### What to do
An exact copy of the data is required, with no pictures in it.

(Information shown Opens)

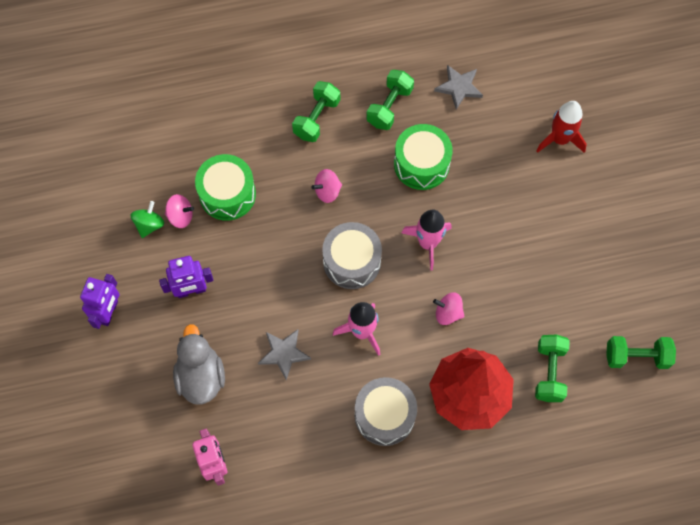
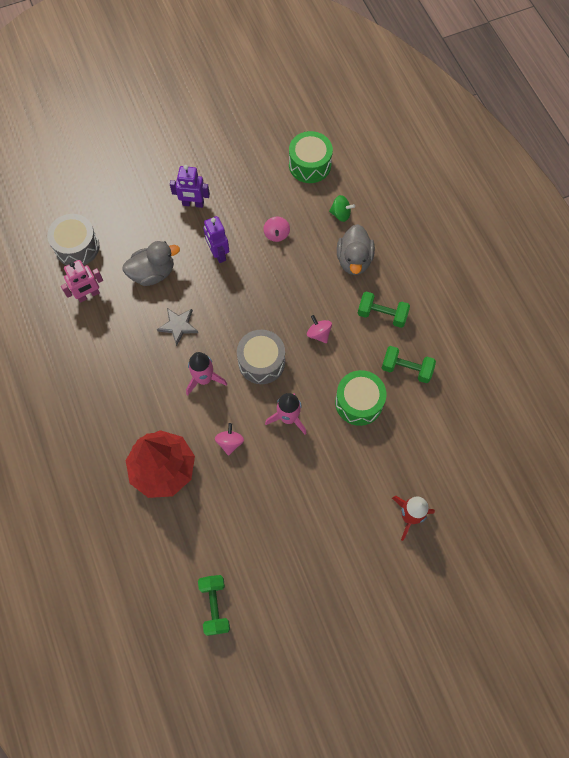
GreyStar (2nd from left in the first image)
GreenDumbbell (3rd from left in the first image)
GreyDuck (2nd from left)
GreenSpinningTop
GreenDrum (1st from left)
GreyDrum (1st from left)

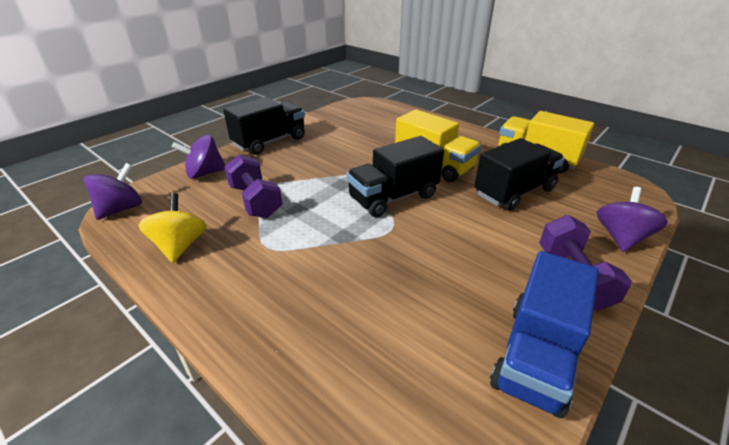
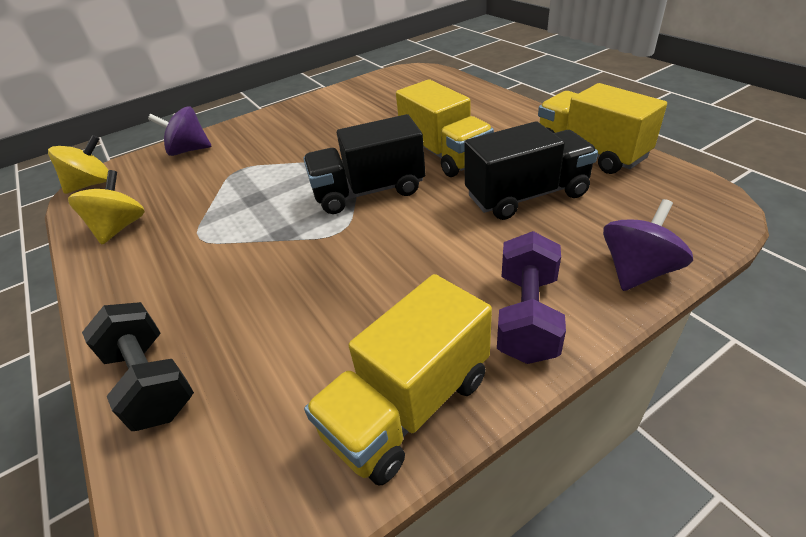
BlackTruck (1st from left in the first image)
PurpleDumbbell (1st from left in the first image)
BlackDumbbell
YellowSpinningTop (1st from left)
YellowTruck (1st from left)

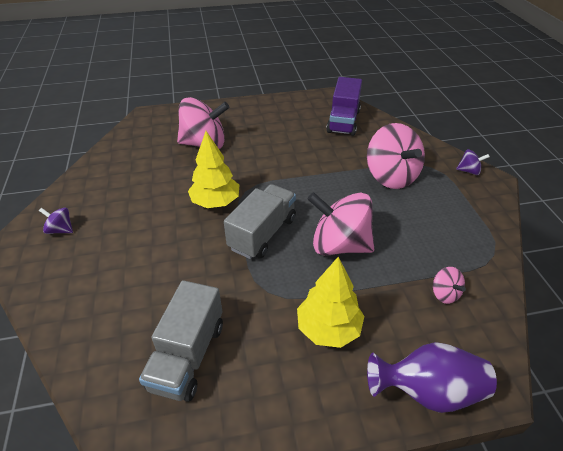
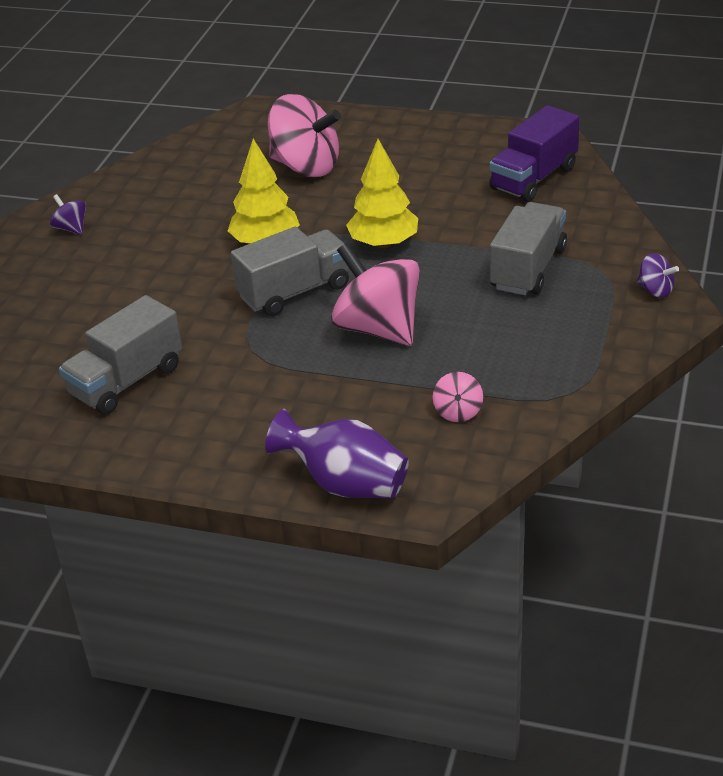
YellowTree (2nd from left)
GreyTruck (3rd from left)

(Information shown Closes)

### Solution to this problem
GreyStar (2nd from left in the first image)
GreenDumbbell (3rd from left in the first image)
GreyDuck (2nd from left)
GreenSpinningTop
GreenDrum (1st from left)
GreyDrum (1st from left)

BlackTruck (1st from left in the first image)
PurpleDumbbell (1st from left in the first image)
BlackDumbbell
YellowSpinningTop (1st from left)
YellowTruck (1st from left)

YellowTree (2nd from left)
GreyTruck (3rd from left)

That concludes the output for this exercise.